--- DATA FOR REVIEW ---

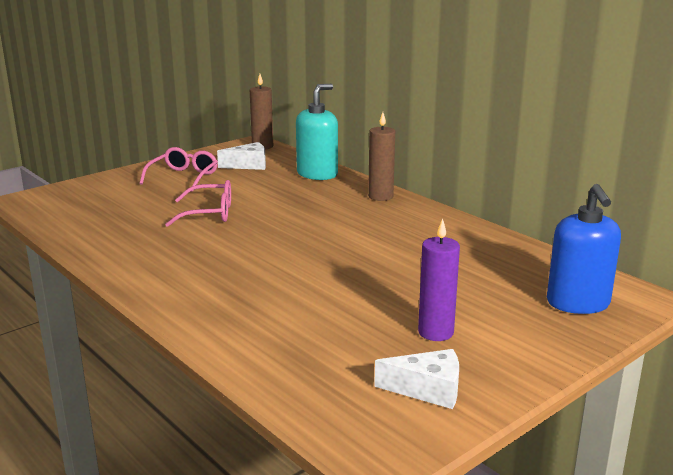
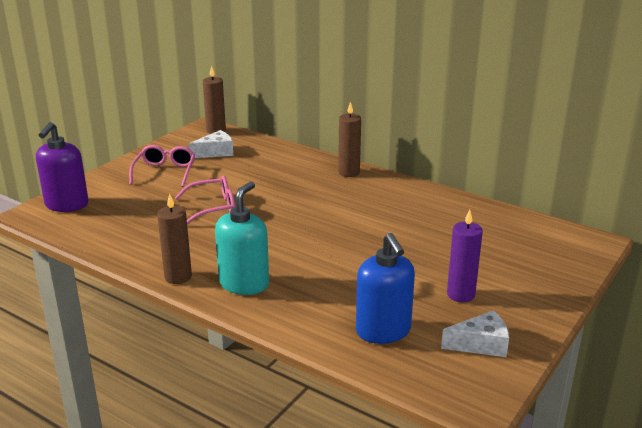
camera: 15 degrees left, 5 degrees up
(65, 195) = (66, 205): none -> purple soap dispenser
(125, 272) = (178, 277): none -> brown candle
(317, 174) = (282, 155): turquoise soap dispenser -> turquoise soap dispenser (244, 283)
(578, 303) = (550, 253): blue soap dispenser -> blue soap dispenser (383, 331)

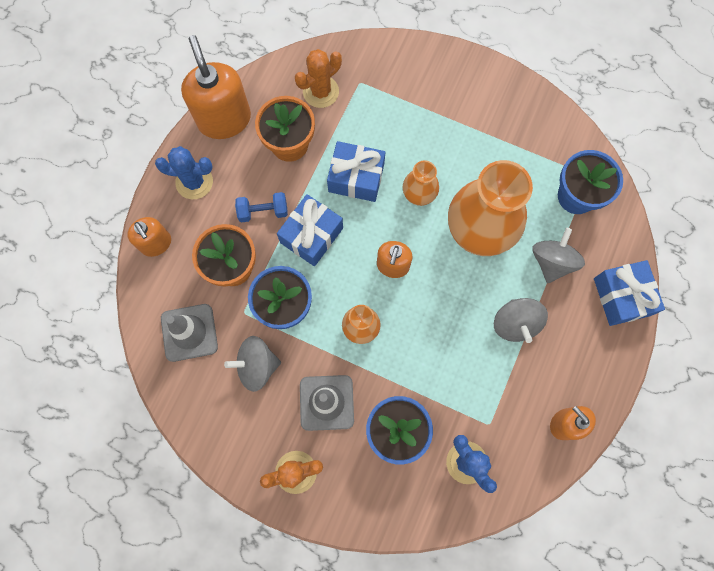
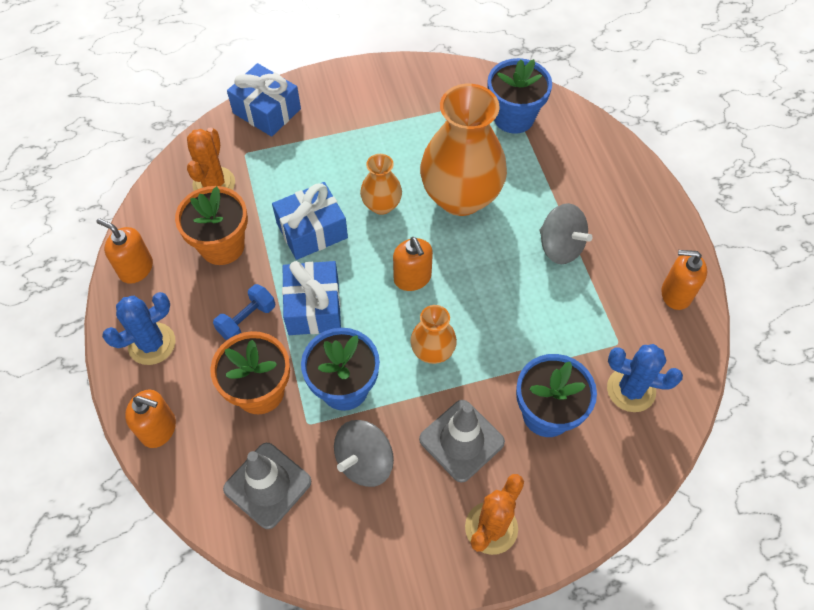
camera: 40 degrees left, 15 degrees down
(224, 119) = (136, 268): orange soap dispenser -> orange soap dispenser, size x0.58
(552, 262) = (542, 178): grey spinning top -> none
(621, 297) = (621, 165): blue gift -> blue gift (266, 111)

---

= ACTIVITY =
Your answer must be the lines from the one containing "(224, 119) = (136, 268): orange" to the last line of the entries, repeated exactly and with nothing else.

= RESPONSE =
(224, 119) = (136, 268): orange soap dispenser -> orange soap dispenser, size x0.58
(552, 262) = (542, 178): grey spinning top -> none
(621, 297) = (621, 165): blue gift -> blue gift (266, 111)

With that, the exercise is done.